:: WHAT YOU HAVE TO DO ::
Report how many lines below contain the word "degrees". Give only the number.

=-=-=

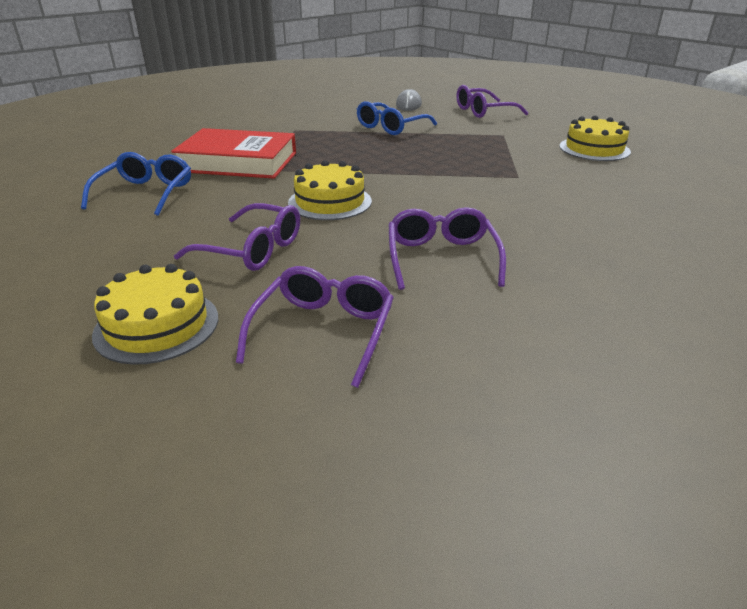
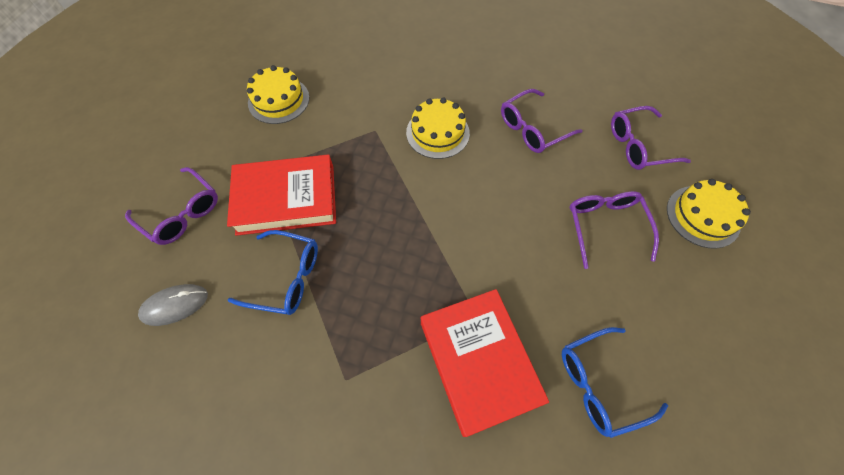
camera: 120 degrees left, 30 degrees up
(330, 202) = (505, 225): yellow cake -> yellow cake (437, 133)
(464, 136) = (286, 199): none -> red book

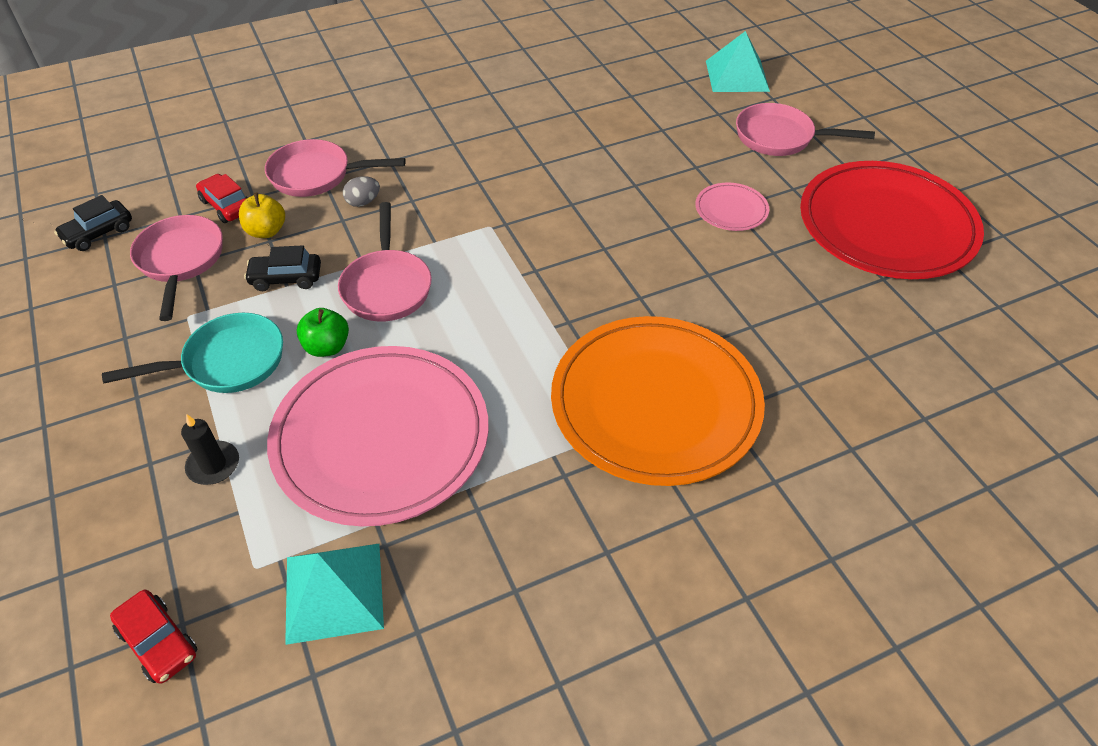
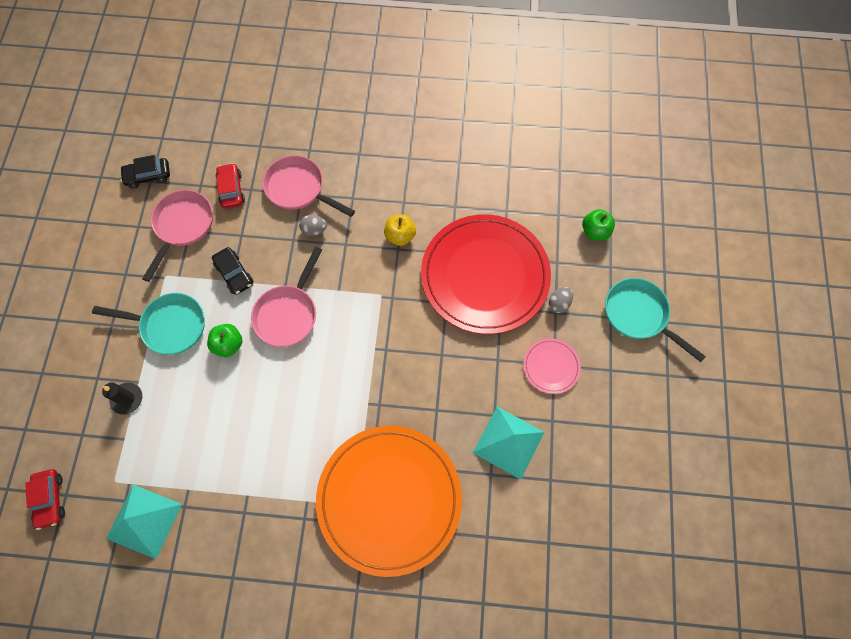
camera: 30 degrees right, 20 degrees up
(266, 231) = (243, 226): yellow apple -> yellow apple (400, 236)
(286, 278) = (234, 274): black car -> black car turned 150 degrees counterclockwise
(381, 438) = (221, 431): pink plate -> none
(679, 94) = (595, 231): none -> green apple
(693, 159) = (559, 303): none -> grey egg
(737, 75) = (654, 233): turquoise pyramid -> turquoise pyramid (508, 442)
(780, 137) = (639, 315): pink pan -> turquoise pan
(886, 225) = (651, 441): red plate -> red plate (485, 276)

=-=-=

:: ANSWER FOR THE TASK ::
3